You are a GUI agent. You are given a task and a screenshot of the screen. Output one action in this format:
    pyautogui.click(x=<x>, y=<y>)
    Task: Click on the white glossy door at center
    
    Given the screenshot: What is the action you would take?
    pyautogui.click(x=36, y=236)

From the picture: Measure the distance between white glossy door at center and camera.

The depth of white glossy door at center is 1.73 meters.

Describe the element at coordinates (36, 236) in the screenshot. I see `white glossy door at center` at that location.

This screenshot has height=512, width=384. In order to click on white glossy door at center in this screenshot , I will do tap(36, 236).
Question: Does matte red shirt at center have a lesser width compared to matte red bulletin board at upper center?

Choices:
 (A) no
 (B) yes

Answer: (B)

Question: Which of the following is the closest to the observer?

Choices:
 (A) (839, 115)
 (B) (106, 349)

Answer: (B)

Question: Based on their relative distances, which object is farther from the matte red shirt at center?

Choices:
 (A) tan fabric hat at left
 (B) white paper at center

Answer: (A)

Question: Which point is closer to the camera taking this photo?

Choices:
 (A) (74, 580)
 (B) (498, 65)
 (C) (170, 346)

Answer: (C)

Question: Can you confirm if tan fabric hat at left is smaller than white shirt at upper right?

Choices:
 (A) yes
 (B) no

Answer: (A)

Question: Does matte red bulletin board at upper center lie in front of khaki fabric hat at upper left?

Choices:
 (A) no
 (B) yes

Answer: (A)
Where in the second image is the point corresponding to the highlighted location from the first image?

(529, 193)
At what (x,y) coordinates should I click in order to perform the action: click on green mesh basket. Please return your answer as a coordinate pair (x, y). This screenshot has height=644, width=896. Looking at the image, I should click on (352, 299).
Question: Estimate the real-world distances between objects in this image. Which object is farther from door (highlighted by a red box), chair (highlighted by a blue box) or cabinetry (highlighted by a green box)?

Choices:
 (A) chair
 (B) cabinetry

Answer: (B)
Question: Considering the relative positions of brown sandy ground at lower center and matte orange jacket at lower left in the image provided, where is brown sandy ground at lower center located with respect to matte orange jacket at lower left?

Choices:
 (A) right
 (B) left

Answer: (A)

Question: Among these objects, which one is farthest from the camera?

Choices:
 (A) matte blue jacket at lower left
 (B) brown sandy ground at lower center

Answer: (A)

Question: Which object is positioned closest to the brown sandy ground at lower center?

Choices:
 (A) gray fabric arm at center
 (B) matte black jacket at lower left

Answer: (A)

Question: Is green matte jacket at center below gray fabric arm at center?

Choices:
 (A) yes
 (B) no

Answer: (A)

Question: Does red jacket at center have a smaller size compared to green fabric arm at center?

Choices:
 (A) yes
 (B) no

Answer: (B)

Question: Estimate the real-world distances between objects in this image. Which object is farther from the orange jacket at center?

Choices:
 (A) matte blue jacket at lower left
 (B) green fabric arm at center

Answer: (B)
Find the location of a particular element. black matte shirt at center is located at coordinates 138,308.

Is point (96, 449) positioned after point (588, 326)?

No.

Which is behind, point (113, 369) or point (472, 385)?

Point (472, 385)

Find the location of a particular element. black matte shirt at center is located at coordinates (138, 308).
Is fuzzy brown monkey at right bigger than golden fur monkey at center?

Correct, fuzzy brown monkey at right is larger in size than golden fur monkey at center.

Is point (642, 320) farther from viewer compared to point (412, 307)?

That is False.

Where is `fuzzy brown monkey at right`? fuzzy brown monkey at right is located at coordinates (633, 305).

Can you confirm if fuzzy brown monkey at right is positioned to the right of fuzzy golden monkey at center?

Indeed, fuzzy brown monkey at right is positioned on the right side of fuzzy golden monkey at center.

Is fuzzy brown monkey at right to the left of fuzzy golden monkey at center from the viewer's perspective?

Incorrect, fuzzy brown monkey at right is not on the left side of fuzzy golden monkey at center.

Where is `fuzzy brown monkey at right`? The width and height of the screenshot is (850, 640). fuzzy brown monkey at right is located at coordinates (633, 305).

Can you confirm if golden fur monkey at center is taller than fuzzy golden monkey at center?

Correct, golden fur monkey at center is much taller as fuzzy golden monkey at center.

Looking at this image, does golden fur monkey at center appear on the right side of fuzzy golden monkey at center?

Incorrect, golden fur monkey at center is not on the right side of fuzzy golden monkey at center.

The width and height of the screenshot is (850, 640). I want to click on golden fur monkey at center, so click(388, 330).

_Given task:_
Filter the records above, keeping every line that contains the string "closest". Case counts.

_Result of this task:_
Question: Which of the following is the closest to the observer?
Question: Which object is positioned closest to the brown sandy ground at lower center?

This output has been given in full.